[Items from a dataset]
+ + + + + + +

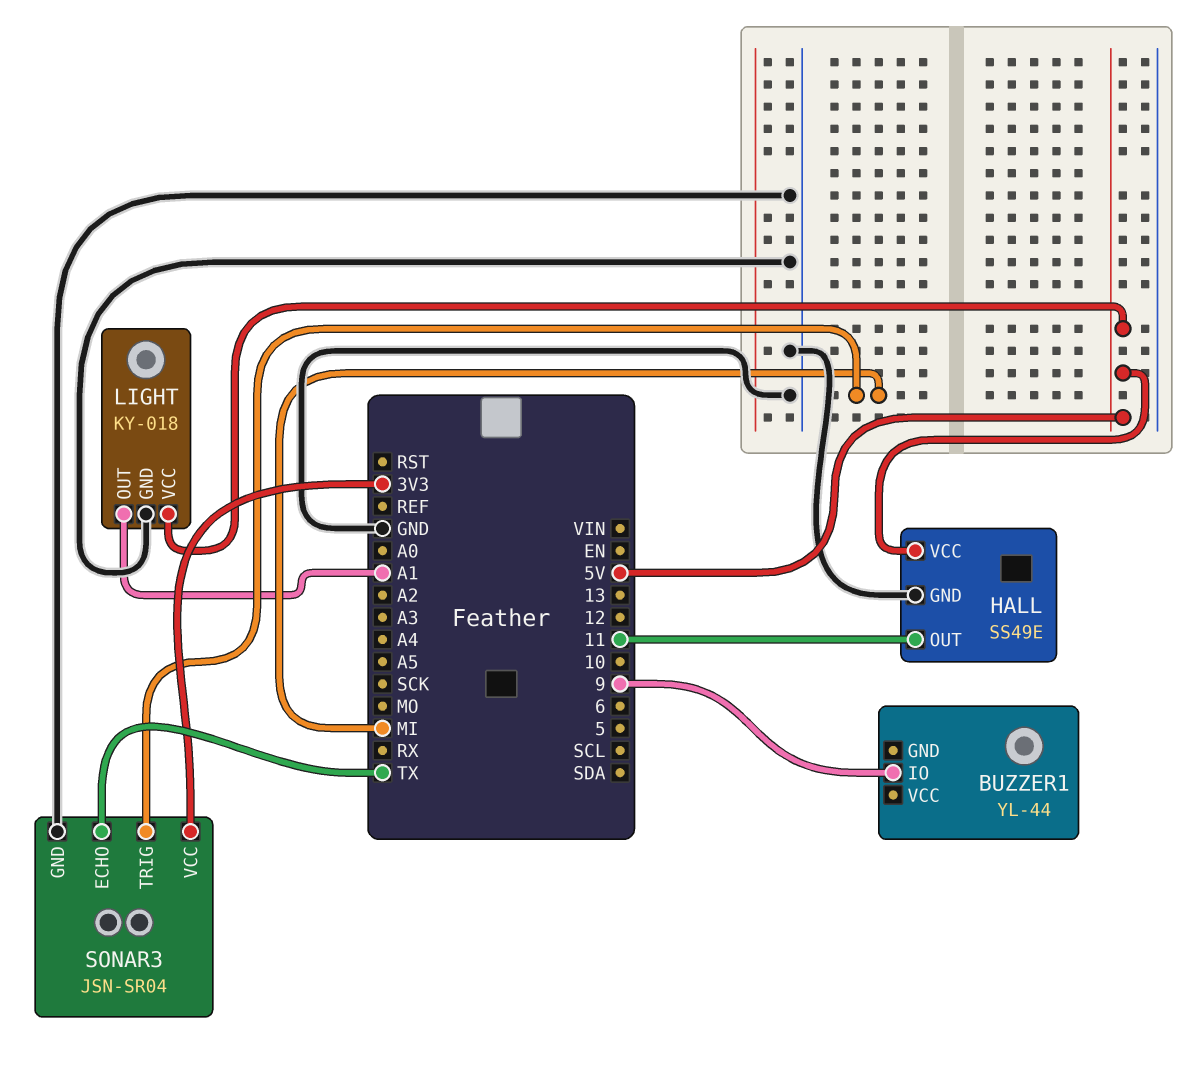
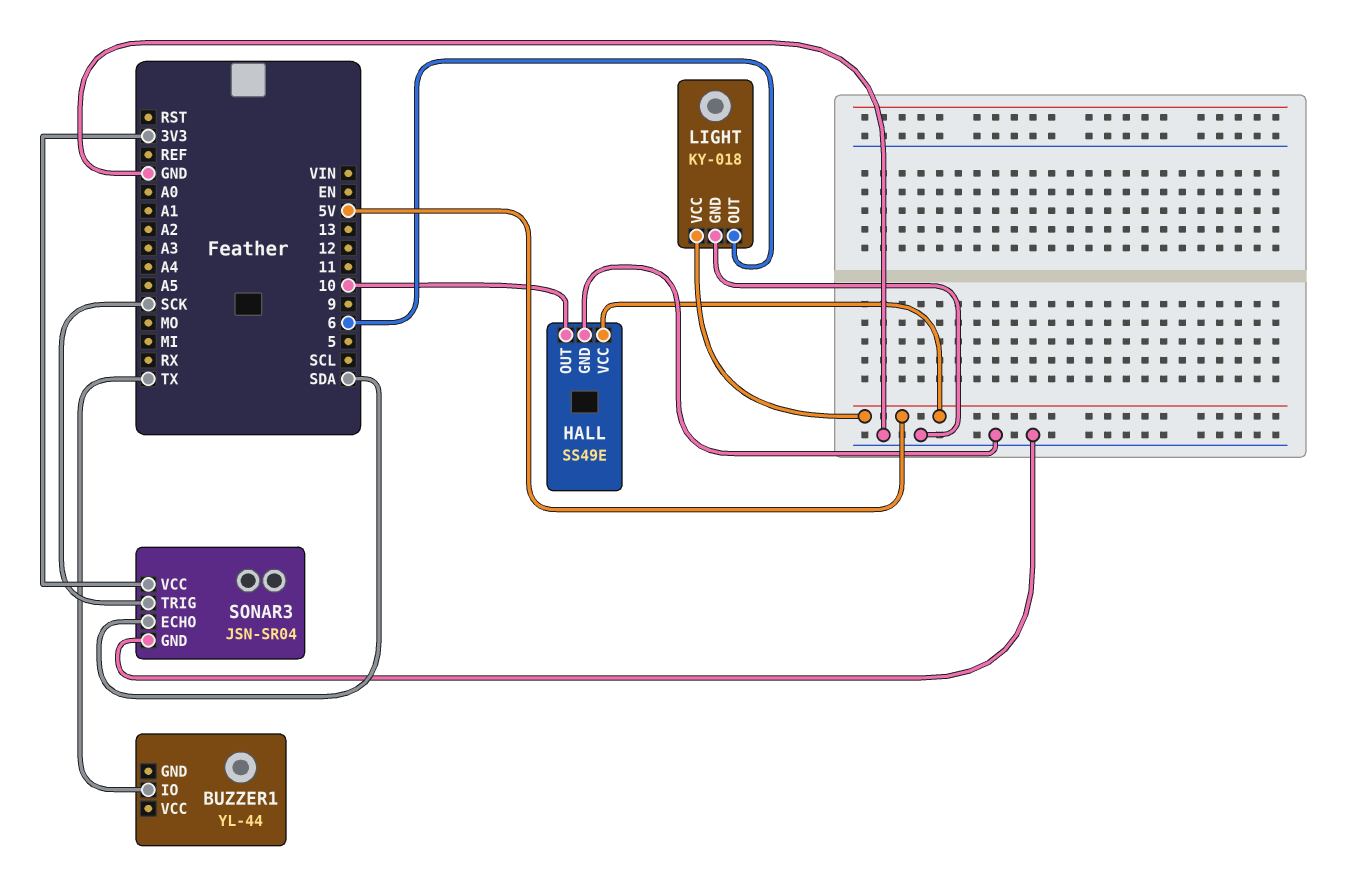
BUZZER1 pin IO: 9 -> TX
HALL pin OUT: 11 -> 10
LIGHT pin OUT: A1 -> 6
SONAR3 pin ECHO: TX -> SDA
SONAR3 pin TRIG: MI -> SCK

+ + + + + + +

What is being asked: Each of the entries above must be copied exactly, but the pictures stay out.

Solution:
BUZZER1 pin IO: 9 -> TX
HALL pin OUT: 11 -> 10
LIGHT pin OUT: A1 -> 6
SONAR3 pin ECHO: TX -> SDA
SONAR3 pin TRIG: MI -> SCK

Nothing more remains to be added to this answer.